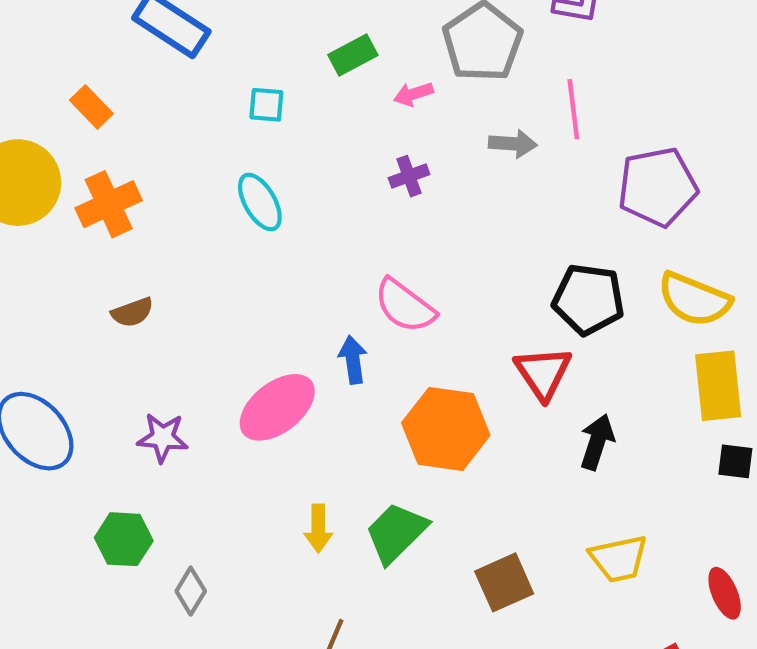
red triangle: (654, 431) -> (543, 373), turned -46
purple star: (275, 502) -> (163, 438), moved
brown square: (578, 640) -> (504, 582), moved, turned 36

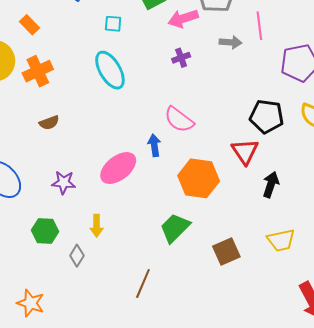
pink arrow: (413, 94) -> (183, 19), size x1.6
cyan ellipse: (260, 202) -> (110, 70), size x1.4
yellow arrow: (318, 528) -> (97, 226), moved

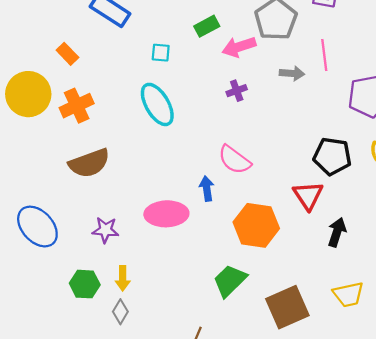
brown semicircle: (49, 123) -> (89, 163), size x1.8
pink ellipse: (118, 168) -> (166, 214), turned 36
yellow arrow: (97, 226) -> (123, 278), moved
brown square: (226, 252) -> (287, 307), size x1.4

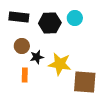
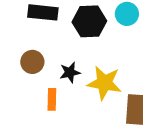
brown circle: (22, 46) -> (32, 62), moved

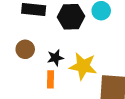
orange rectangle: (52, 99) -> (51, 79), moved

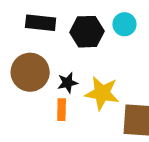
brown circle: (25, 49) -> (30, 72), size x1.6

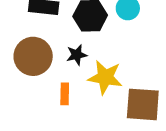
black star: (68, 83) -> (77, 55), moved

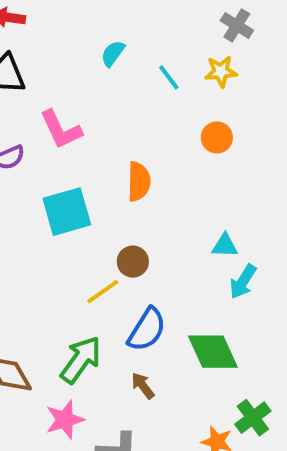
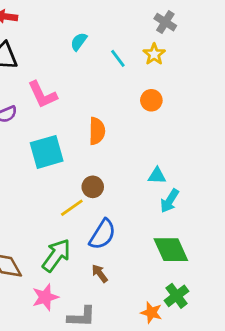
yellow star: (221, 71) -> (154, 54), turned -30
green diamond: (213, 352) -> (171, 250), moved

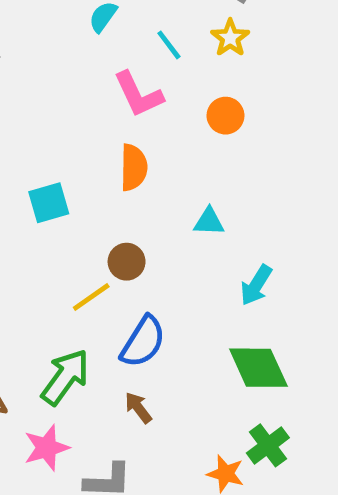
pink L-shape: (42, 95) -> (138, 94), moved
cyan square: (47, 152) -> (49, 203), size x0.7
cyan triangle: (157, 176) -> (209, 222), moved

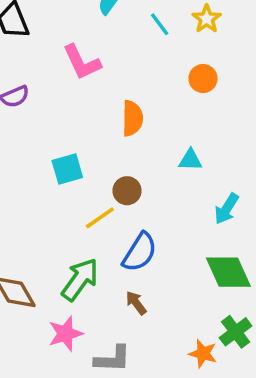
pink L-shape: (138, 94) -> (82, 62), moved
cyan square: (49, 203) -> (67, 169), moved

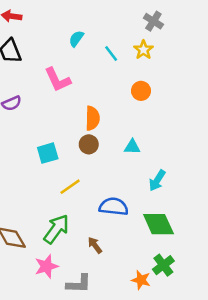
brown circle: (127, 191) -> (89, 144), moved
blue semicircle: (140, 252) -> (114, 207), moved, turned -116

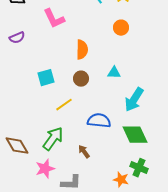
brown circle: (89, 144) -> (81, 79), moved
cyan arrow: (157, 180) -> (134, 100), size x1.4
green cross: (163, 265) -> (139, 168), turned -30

..............................

▶ **Task to complete**
Reply with the number of lines in the preceding entries that contain "ellipse", and no other words.

▶ **Reply to the exercise**
2